╭─ Data supplied

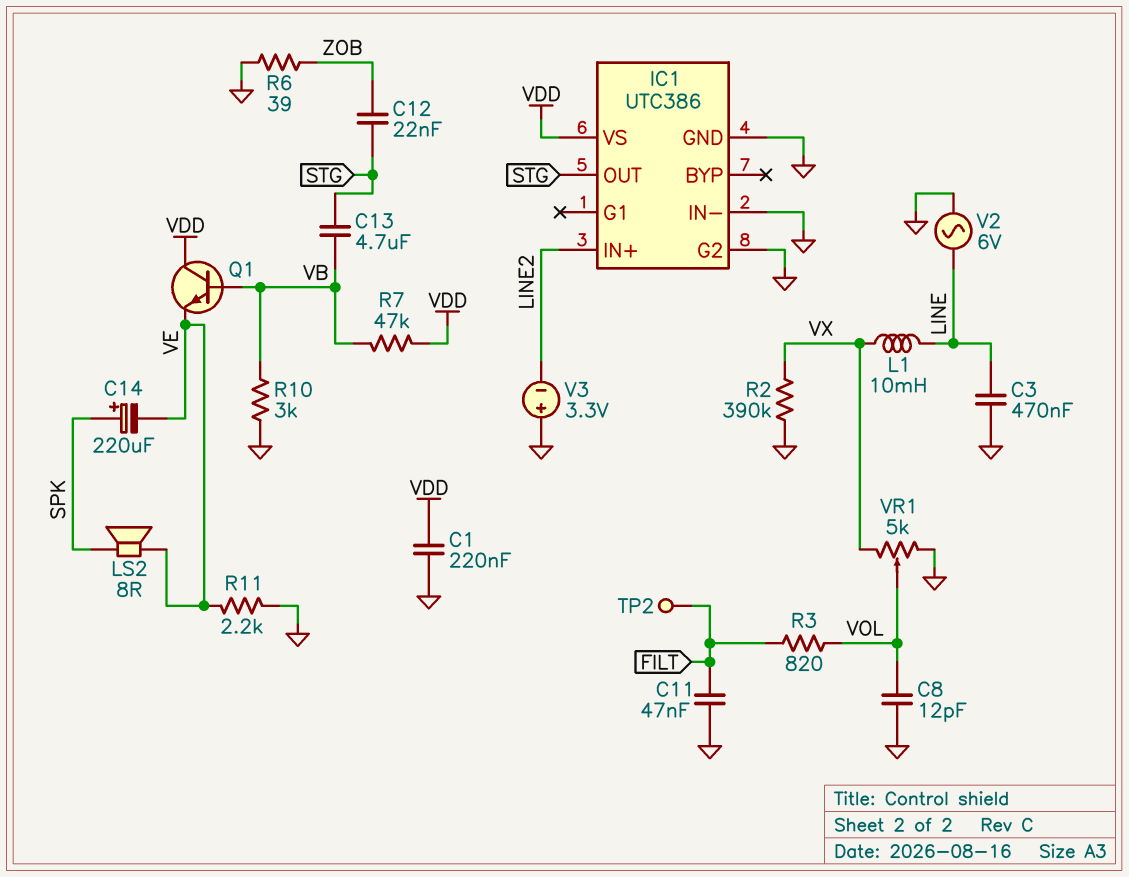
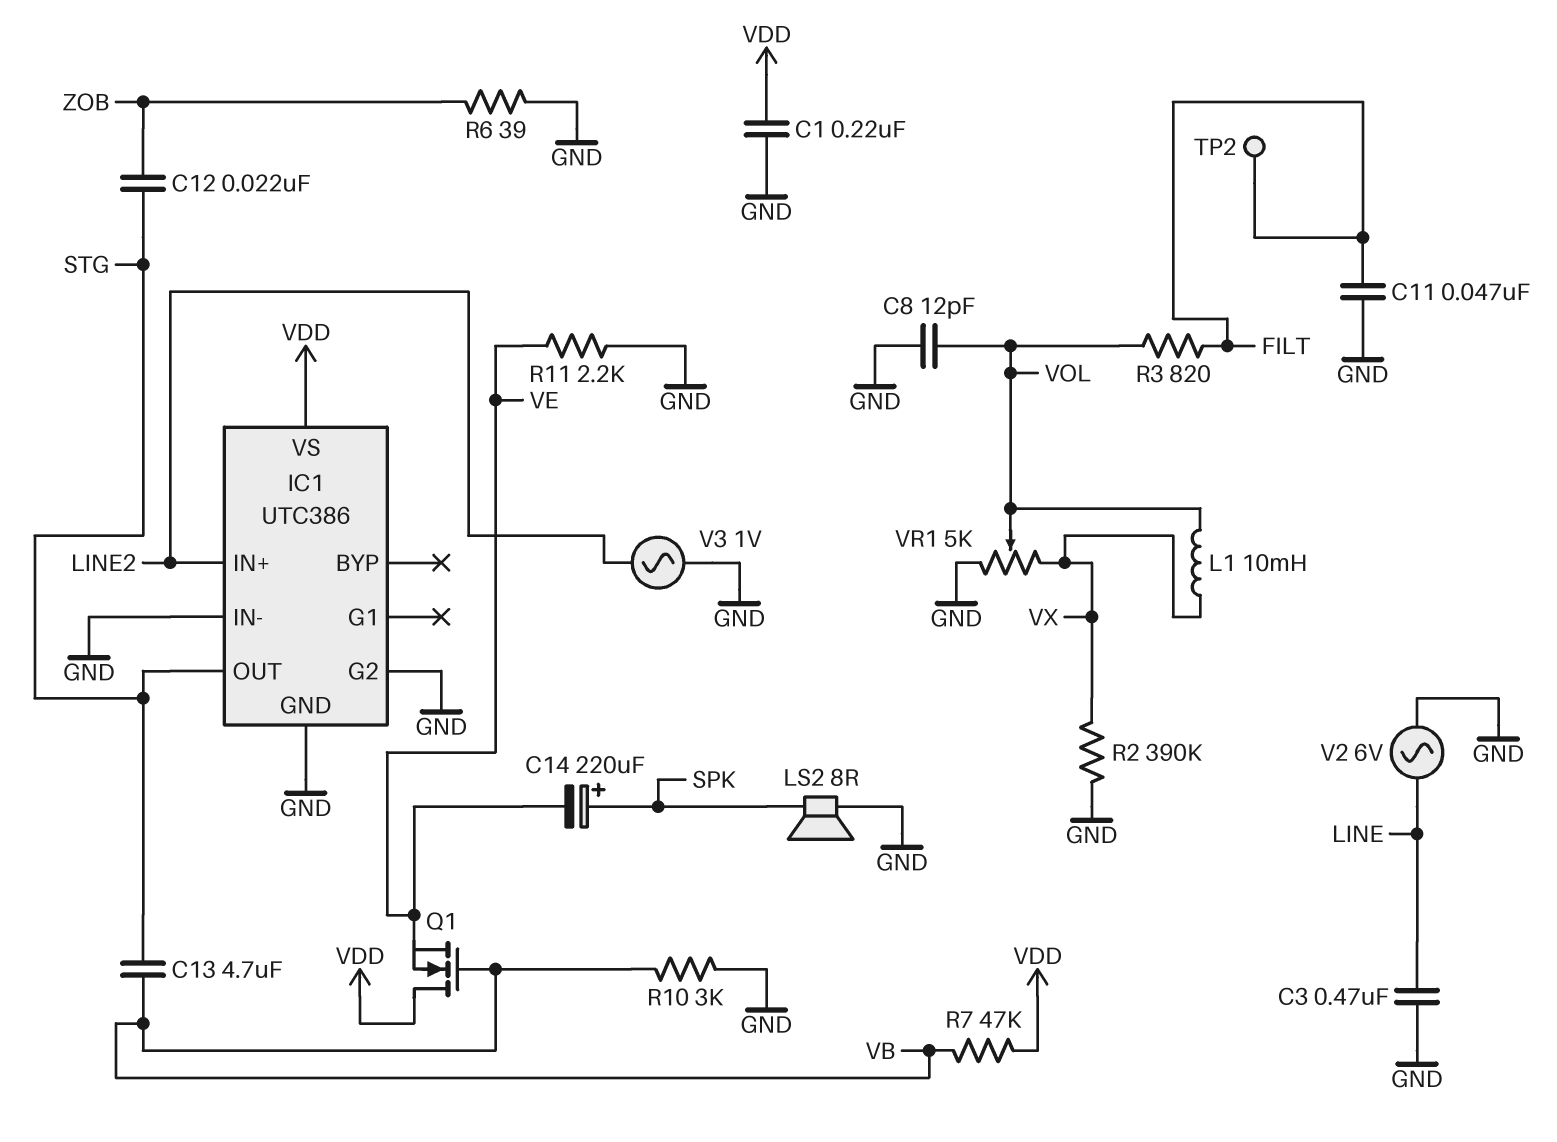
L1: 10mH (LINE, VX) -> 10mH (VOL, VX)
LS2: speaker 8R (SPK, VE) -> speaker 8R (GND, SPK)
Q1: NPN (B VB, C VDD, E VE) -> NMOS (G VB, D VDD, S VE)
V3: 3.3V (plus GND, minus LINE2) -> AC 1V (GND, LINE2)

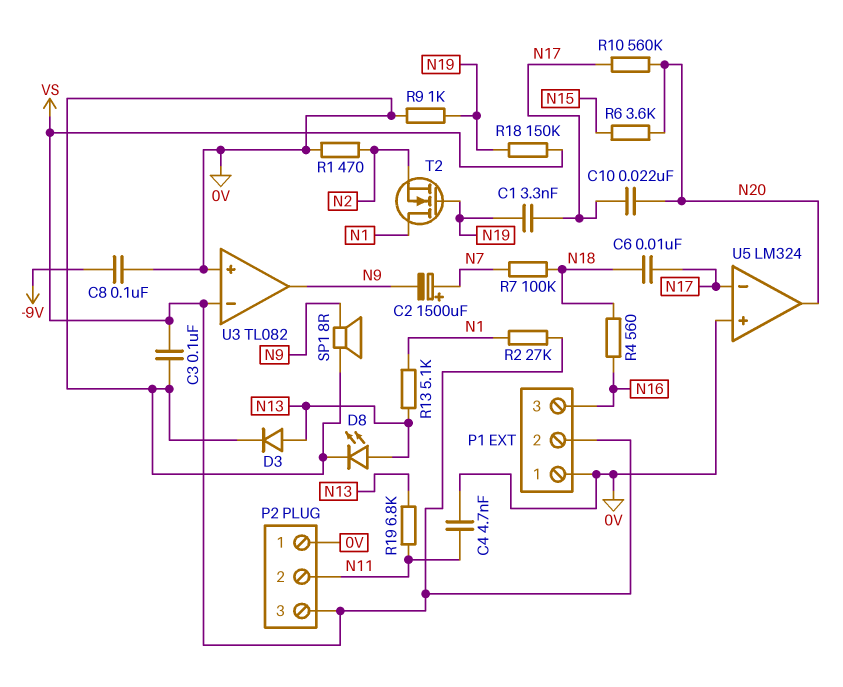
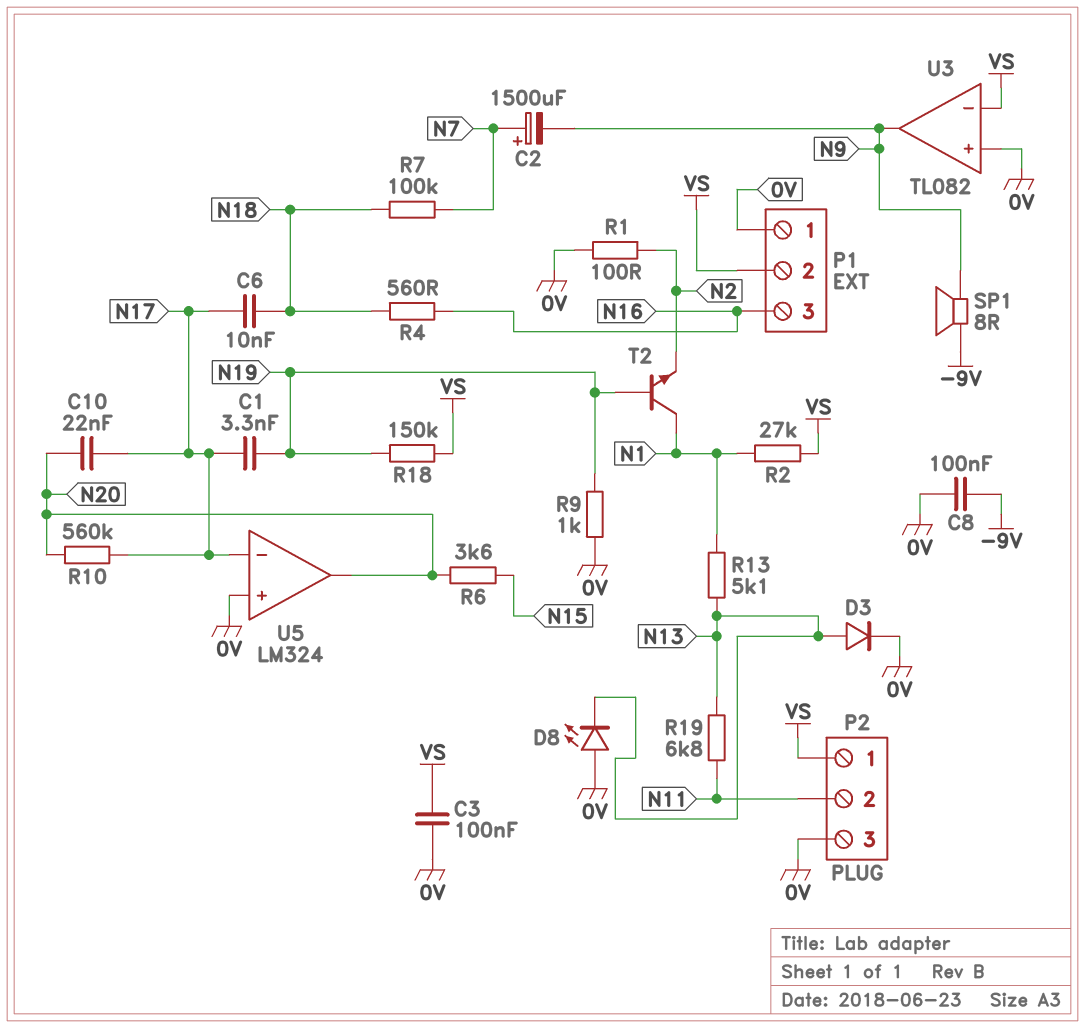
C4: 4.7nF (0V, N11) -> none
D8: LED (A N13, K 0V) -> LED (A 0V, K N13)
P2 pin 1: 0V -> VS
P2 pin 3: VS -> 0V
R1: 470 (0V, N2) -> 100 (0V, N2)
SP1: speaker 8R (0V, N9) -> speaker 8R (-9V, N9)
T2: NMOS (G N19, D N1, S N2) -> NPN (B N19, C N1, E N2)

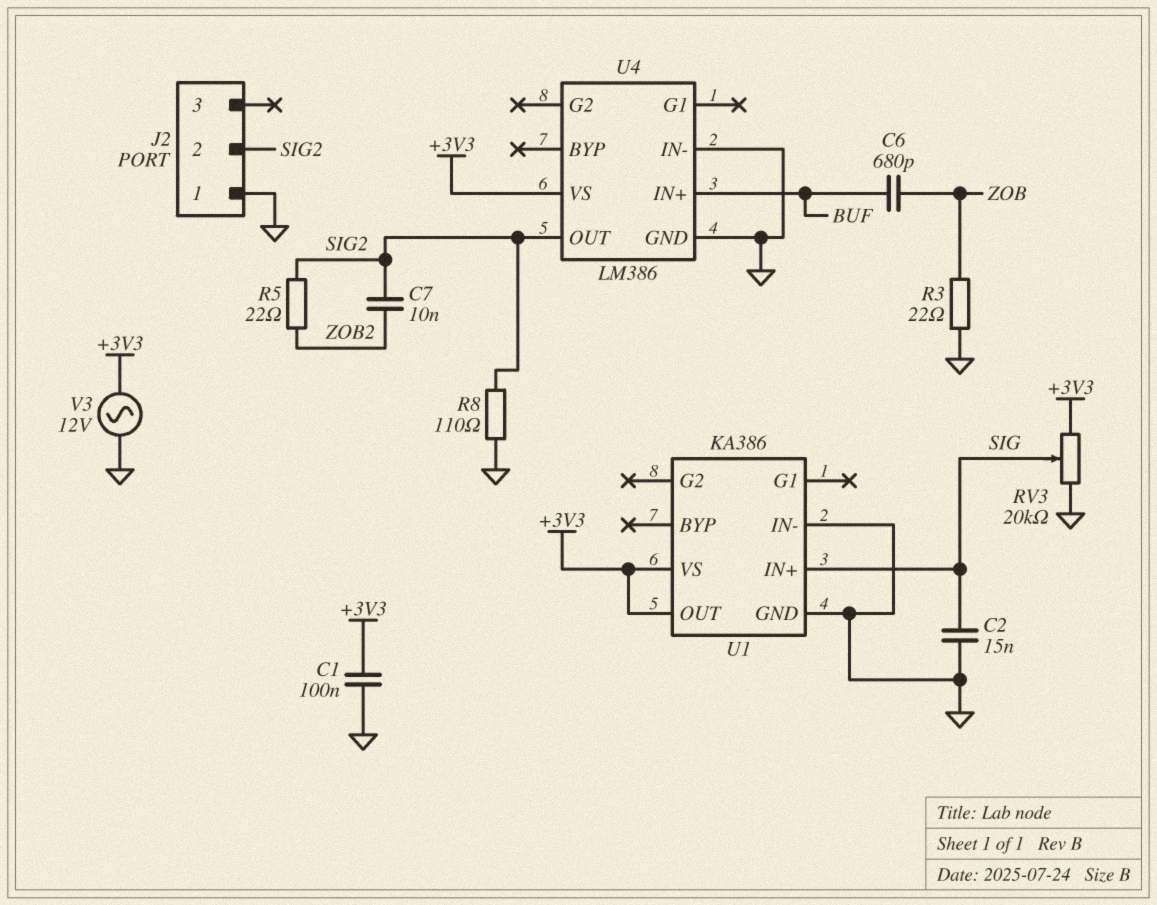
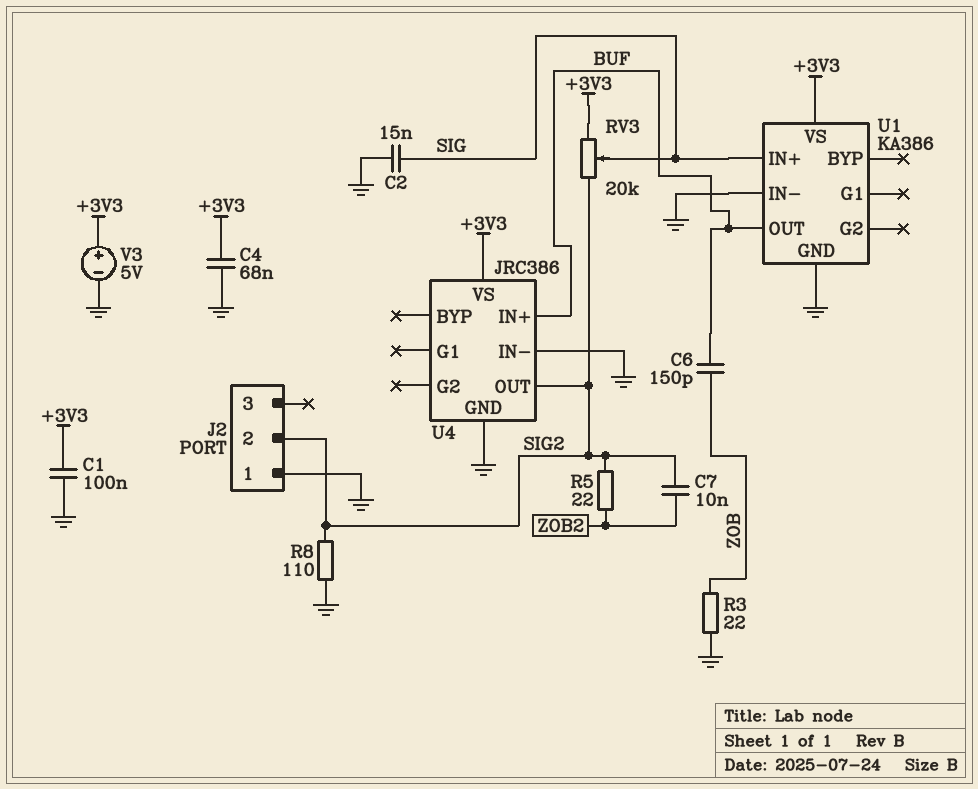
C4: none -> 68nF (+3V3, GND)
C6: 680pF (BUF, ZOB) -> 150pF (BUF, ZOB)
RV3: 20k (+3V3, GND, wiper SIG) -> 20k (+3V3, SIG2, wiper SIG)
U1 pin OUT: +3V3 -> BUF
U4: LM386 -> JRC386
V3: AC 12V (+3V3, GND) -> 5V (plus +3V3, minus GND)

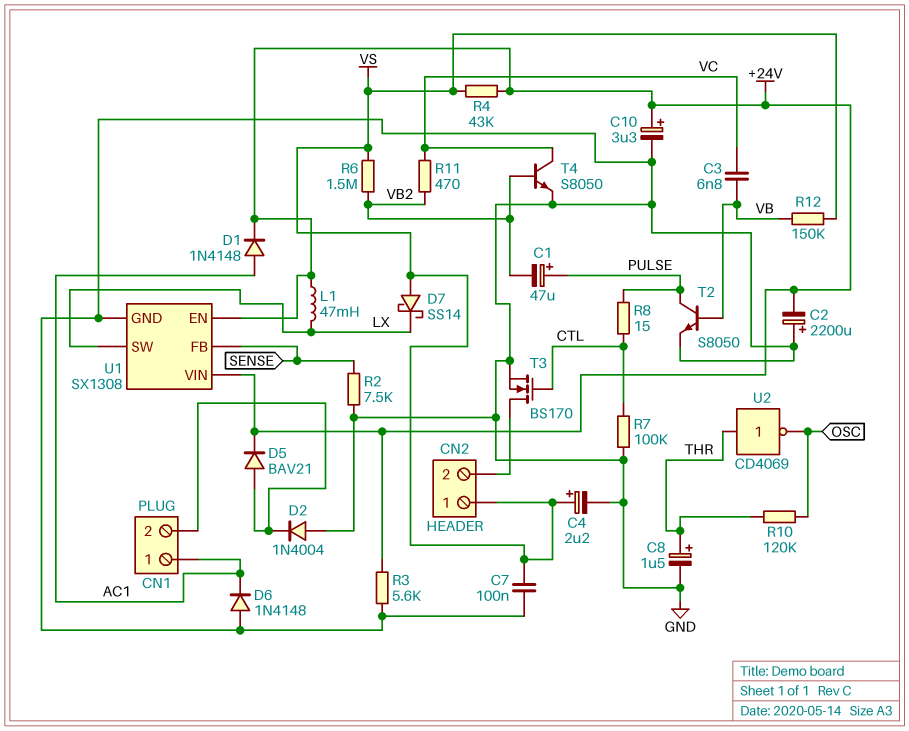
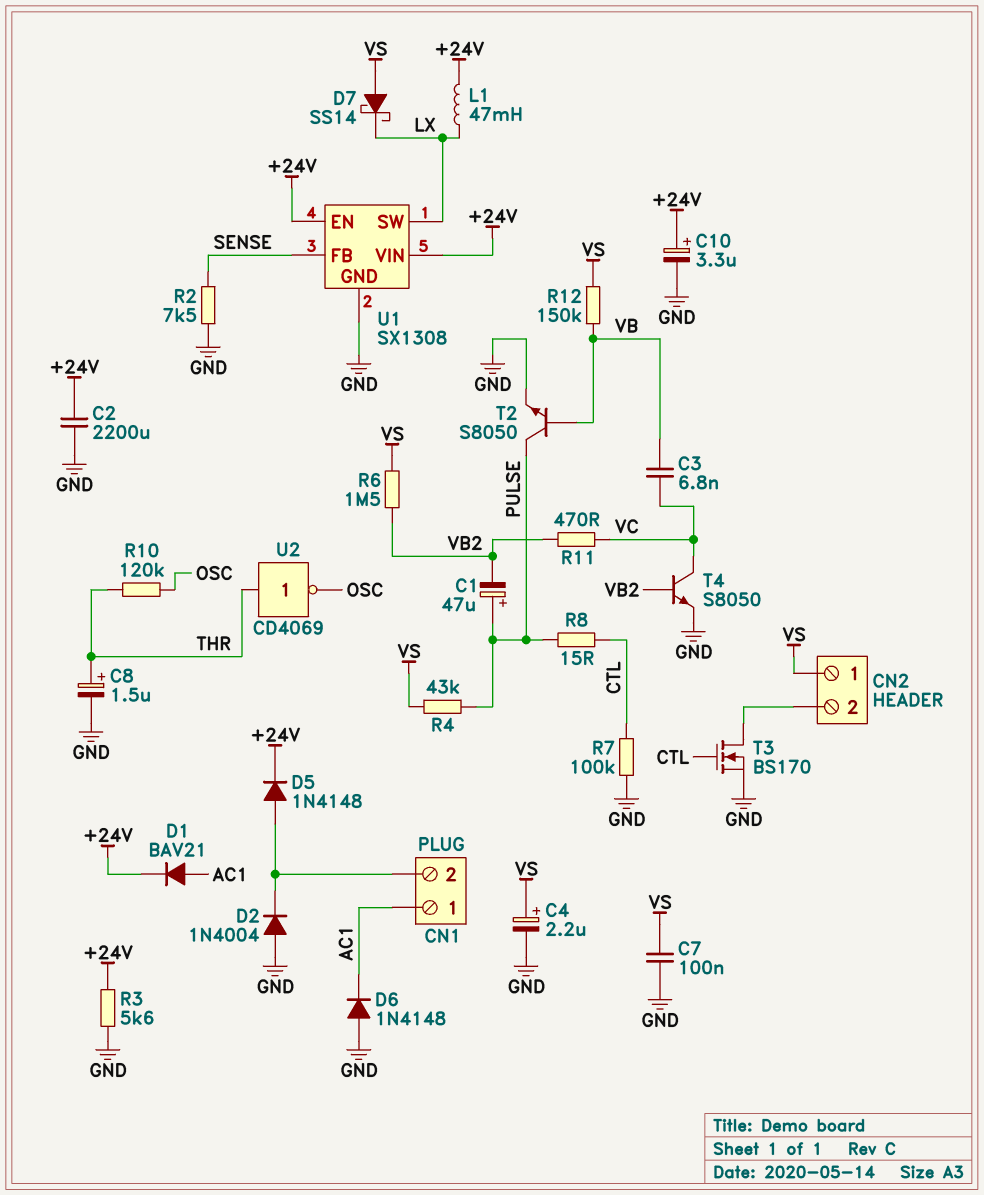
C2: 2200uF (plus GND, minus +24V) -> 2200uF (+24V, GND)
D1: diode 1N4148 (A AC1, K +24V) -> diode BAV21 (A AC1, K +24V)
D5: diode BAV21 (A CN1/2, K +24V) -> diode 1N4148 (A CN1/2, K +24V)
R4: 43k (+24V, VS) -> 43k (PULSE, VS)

╰─

* **The task**
The lines from the one holding "C6: 680pF (BUF, ZOB) -> 150pF (BUF, ZOB)" through the end of the entries are to be transcribed exactly, both ends included, with the pictures left out.

* **Reply to the exercise**
C6: 680pF (BUF, ZOB) -> 150pF (BUF, ZOB)
RV3: 20k (+3V3, GND, wiper SIG) -> 20k (+3V3, SIG2, wiper SIG)
U1 pin OUT: +3V3 -> BUF
U4: LM386 -> JRC386
V3: AC 12V (+3V3, GND) -> 5V (plus +3V3, minus GND)

C2: 2200uF (plus GND, minus +24V) -> 2200uF (+24V, GND)
D1: diode 1N4148 (A AC1, K +24V) -> diode BAV21 (A AC1, K +24V)
D5: diode BAV21 (A CN1/2, K +24V) -> diode 1N4148 (A CN1/2, K +24V)
R4: 43k (+24V, VS) -> 43k (PULSE, VS)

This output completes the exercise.